Starting at the line that contains "none -> tan brick C2:C4 level 1", reproduce every line through the end of the entries below, with no pictures in the copy.

Supplied material:
'''

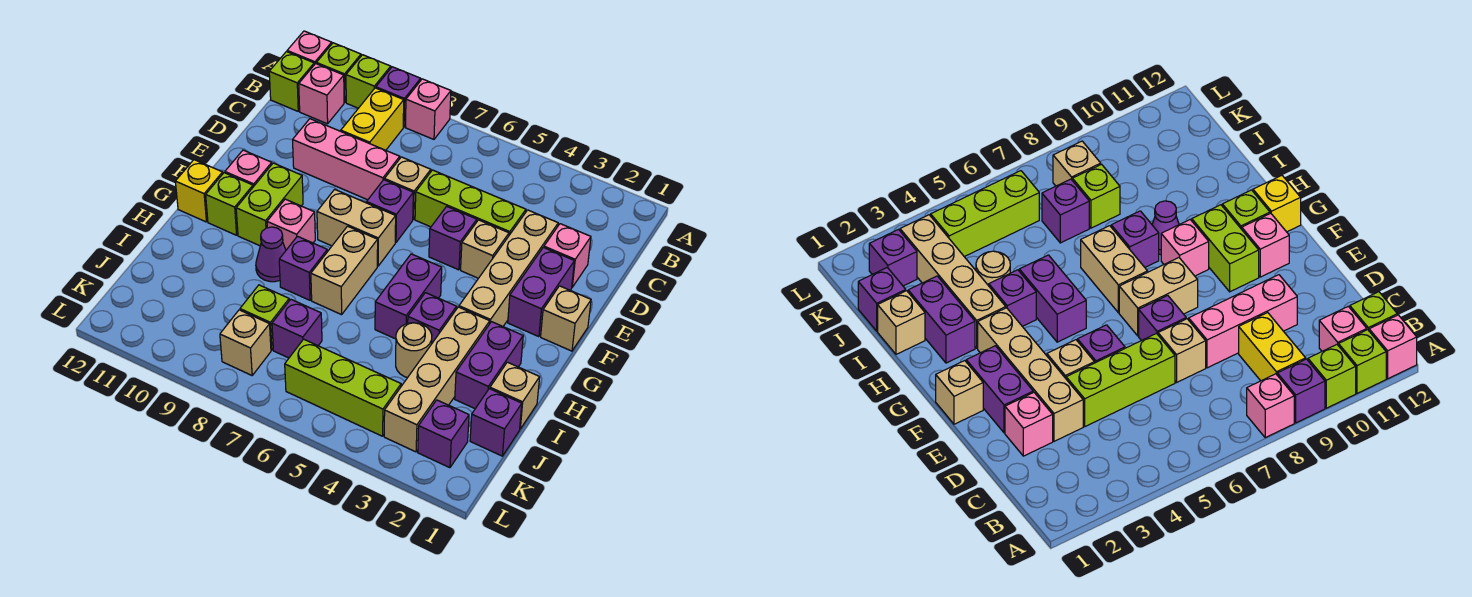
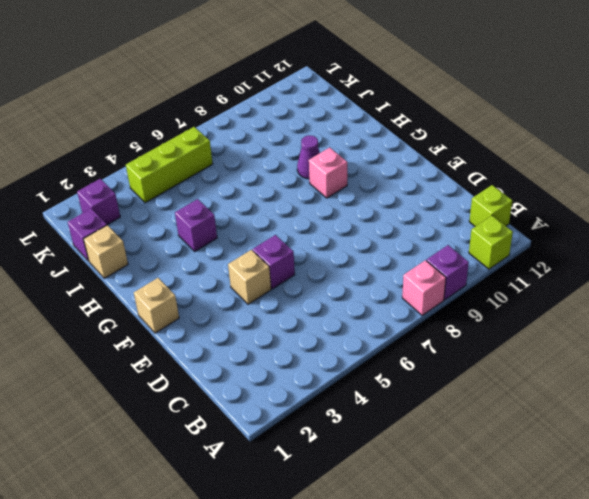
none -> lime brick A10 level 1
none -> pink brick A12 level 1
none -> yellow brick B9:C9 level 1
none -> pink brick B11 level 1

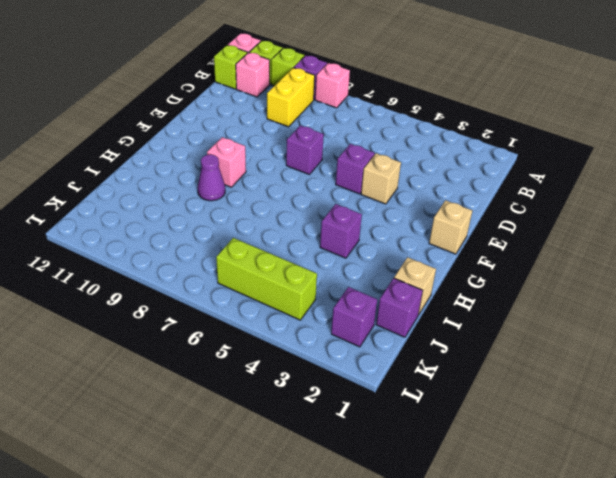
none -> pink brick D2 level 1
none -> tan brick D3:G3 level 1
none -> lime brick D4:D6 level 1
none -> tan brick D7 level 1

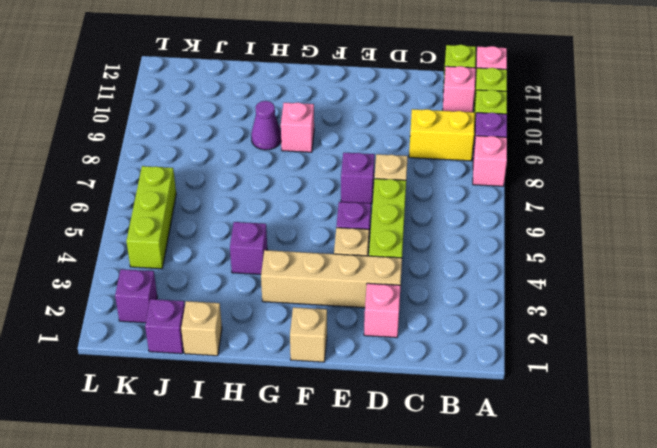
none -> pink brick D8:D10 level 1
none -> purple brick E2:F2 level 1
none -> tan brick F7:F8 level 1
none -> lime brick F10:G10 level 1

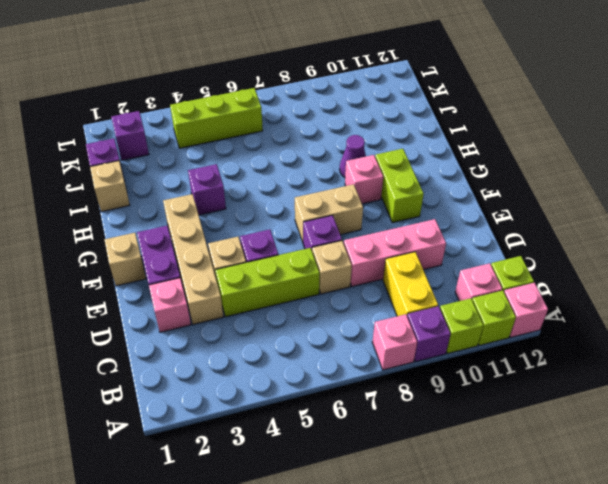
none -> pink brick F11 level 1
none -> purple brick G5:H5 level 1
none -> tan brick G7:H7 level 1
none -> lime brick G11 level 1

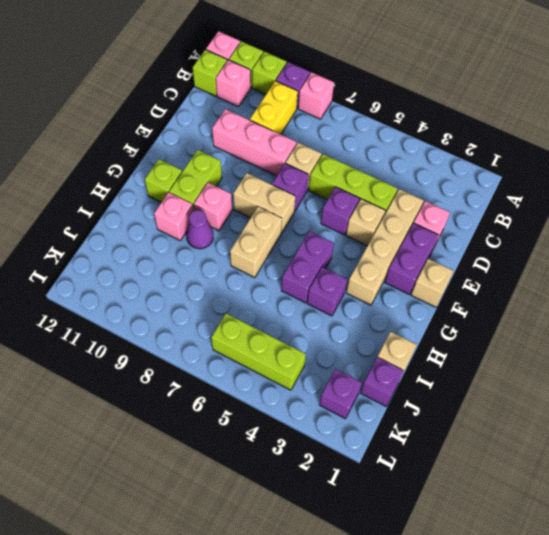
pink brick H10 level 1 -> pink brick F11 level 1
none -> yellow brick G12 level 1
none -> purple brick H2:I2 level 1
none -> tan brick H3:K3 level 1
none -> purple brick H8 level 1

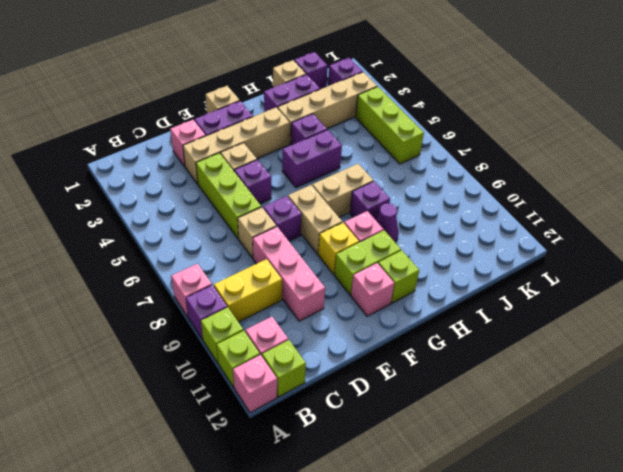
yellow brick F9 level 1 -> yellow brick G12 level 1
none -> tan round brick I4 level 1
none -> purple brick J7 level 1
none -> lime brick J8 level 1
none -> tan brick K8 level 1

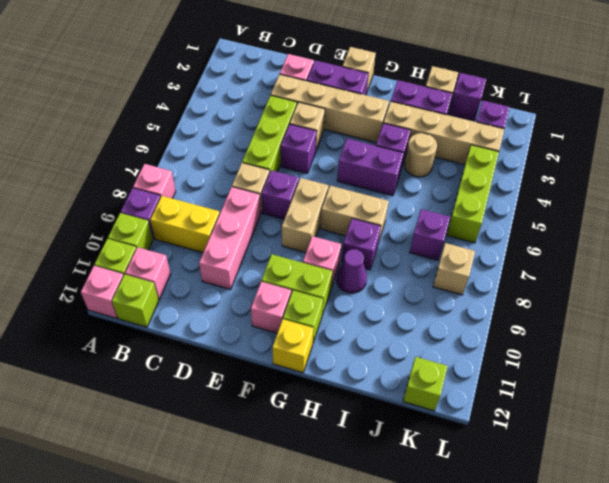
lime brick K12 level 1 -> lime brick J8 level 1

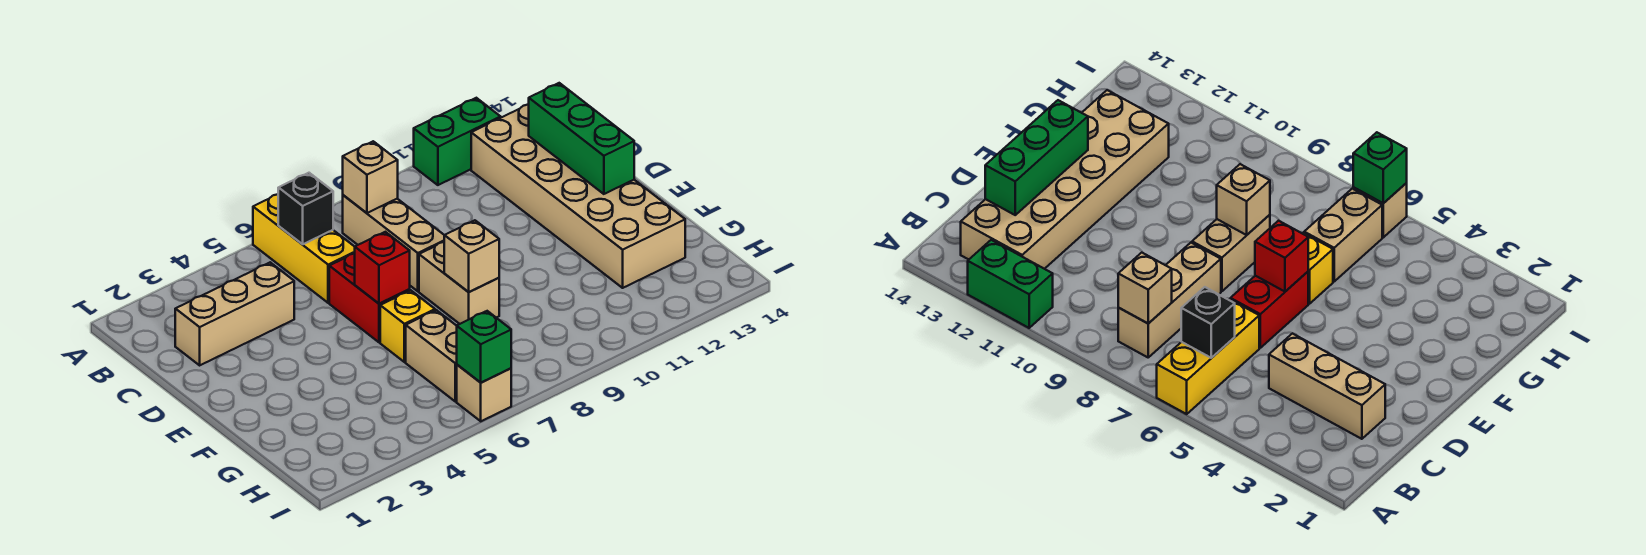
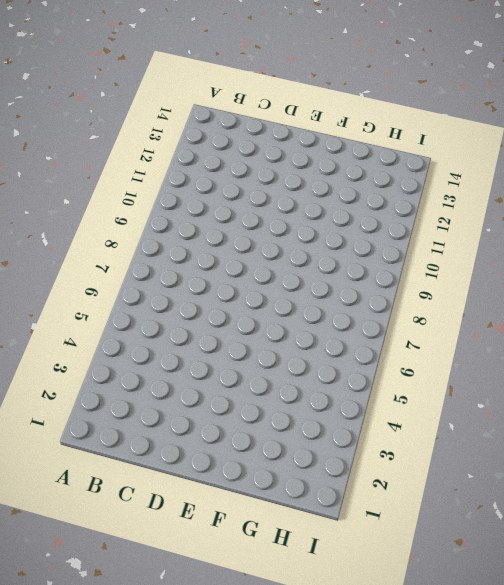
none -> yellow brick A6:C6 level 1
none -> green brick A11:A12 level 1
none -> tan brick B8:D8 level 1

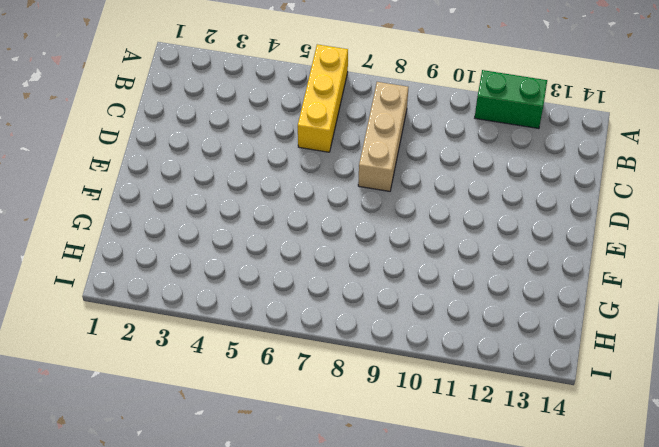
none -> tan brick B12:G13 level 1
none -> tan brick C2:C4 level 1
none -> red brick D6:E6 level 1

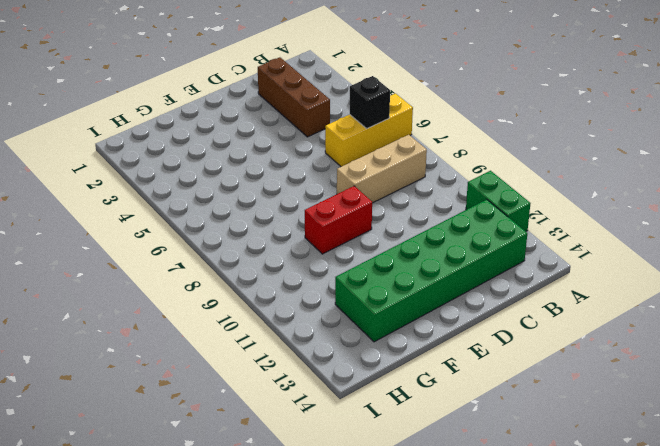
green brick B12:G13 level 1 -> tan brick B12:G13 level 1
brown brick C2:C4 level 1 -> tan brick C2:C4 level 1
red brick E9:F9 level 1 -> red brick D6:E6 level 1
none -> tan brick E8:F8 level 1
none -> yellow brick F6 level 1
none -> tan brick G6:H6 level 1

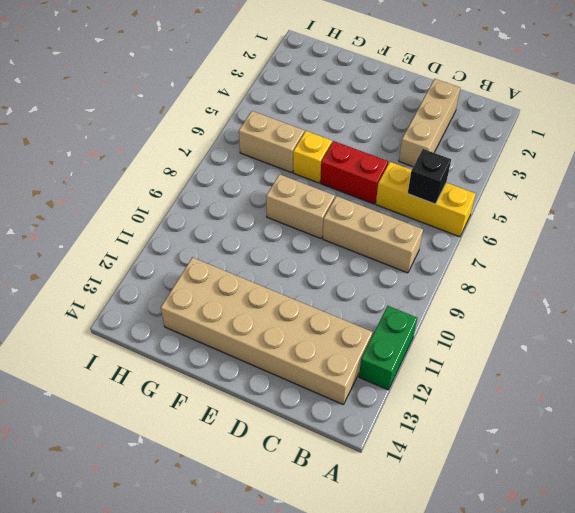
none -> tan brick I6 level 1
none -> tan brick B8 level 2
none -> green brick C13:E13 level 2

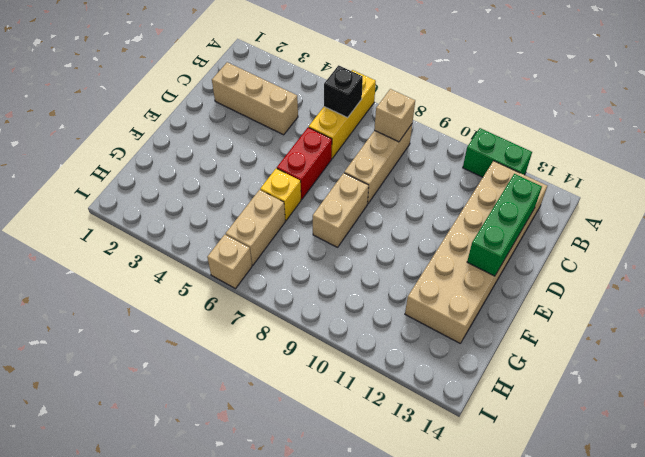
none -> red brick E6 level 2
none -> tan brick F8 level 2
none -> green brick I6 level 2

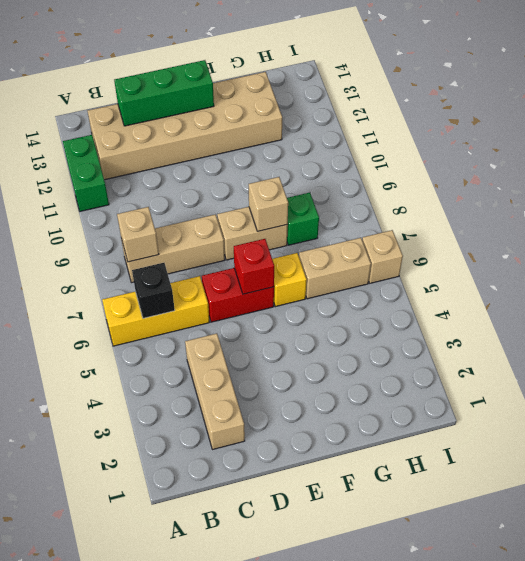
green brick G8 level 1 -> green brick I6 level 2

'''

Answer to this problem:
none -> tan brick C2:C4 level 1
none -> red brick D6:E6 level 1

green brick B12:G13 level 1 -> tan brick B12:G13 level 1
brown brick C2:C4 level 1 -> tan brick C2:C4 level 1
red brick E9:F9 level 1 -> red brick D6:E6 level 1
none -> tan brick E8:F8 level 1
none -> yellow brick F6 level 1
none -> tan brick G6:H6 level 1

none -> tan brick I6 level 1
none -> tan brick B8 level 2
none -> green brick C13:E13 level 2

none -> red brick E6 level 2
none -> tan brick F8 level 2
none -> green brick I6 level 2

green brick G8 level 1 -> green brick I6 level 2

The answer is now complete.